▶ Task statement
Which lines of the data contain the string "ALARM"? Copy every one of them.

▶ Input material
☆ ☆ ☆
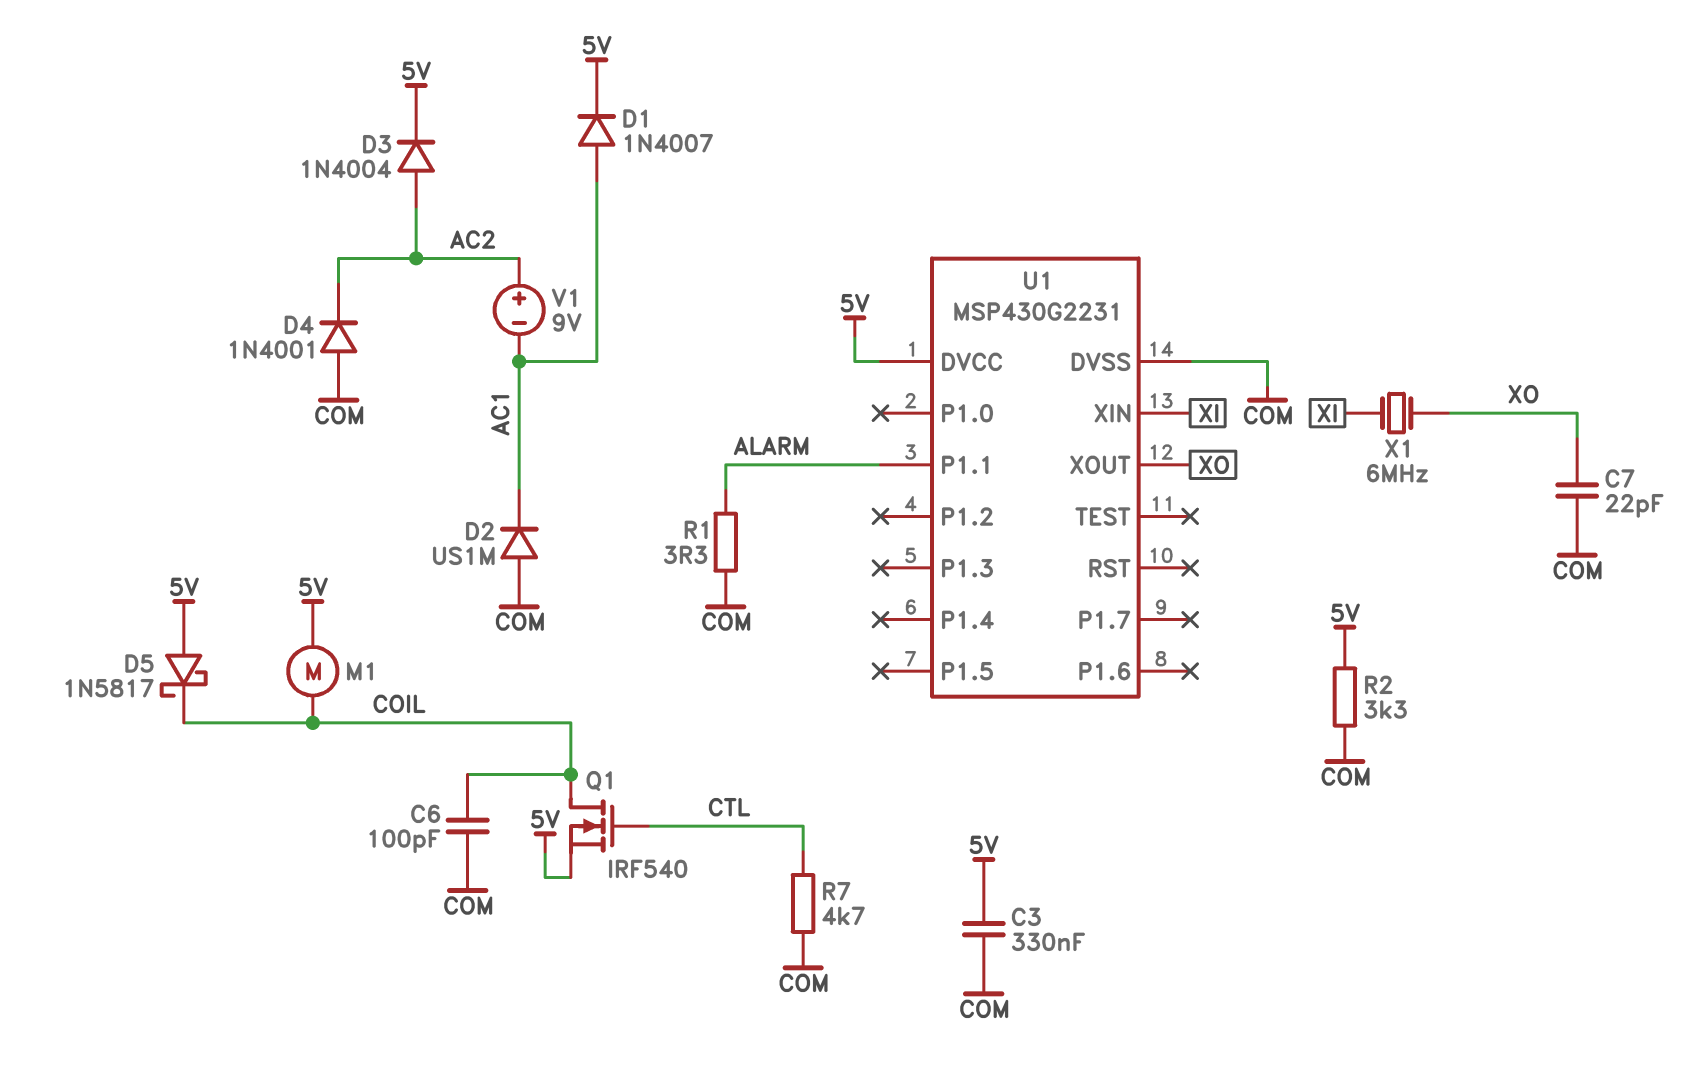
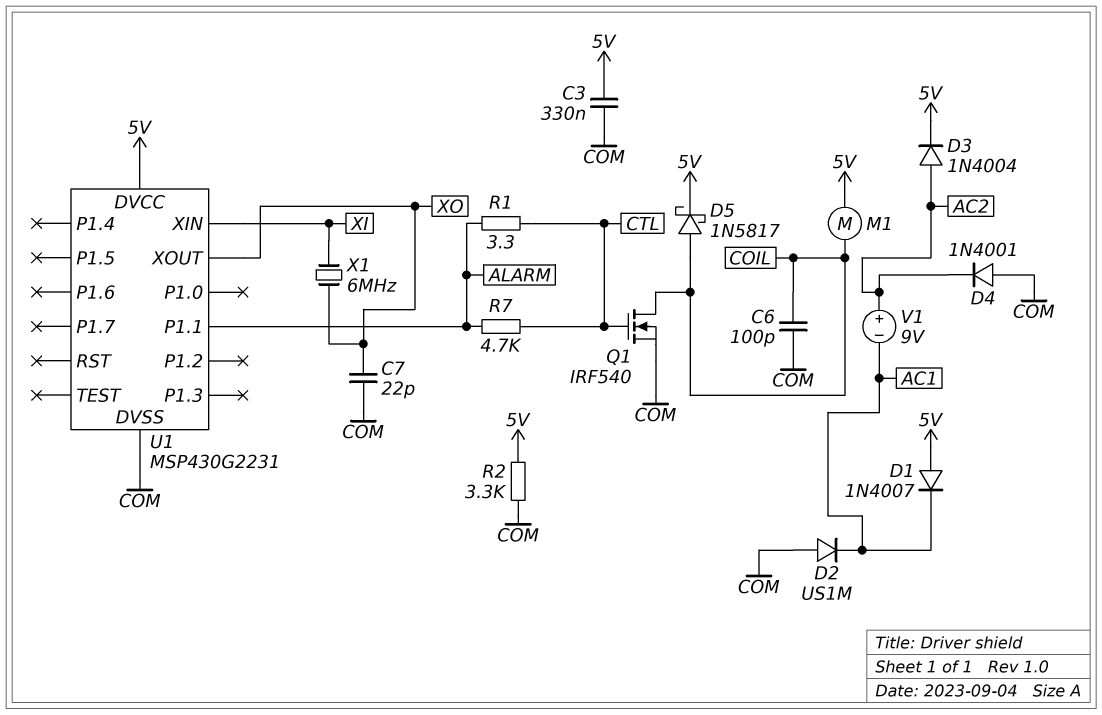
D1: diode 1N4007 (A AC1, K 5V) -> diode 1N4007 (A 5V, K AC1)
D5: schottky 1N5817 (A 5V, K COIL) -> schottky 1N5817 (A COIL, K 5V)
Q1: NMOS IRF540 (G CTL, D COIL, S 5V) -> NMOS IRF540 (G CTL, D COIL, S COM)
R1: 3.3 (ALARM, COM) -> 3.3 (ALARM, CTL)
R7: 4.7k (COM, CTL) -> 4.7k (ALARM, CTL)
☆ ☆ ☆
▶ Task output
R1: 3.3 (ALARM, COM) -> 3.3 (ALARM, CTL)
R7: 4.7k (COM, CTL) -> 4.7k (ALARM, CTL)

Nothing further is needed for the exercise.